━━━━━ Exercise data ━━━━━
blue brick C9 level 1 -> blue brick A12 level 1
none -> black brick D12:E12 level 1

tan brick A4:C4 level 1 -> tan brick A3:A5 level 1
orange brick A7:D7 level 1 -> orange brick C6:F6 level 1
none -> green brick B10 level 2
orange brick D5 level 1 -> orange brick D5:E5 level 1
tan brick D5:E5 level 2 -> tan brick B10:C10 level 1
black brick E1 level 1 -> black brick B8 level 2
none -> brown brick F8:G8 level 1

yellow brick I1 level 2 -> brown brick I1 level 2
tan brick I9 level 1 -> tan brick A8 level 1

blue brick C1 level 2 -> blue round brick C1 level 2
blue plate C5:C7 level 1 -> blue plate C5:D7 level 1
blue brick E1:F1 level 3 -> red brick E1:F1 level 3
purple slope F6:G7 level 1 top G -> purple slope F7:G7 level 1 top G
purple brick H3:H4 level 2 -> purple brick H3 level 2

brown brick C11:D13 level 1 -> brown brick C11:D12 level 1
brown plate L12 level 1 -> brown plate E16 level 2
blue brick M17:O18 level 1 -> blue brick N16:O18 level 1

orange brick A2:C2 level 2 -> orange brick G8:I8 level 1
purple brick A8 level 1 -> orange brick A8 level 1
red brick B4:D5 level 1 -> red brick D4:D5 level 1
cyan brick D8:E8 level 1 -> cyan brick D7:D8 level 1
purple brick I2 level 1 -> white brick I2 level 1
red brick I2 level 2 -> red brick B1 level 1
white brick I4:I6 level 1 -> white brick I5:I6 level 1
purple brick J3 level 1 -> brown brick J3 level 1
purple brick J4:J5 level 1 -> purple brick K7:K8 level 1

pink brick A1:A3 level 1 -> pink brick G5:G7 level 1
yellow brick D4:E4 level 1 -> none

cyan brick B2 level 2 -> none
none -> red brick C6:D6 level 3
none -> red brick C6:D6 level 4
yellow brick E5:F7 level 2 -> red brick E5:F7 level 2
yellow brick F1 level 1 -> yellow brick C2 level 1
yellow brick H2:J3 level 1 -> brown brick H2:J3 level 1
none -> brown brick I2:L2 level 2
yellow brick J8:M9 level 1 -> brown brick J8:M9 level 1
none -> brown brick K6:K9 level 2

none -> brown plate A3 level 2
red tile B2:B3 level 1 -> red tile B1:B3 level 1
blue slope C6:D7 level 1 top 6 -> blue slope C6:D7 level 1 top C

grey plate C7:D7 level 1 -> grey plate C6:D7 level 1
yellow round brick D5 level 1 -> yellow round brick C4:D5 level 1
━━━━━
# Required work:
Every line above that has the string "plate" needs to be copied.

# Written reply:
blue plate C5:C7 level 1 -> blue plate C5:D7 level 1
brown plate L12 level 1 -> brown plate E16 level 2
none -> brown plate A3 level 2
grey plate C7:D7 level 1 -> grey plate C6:D7 level 1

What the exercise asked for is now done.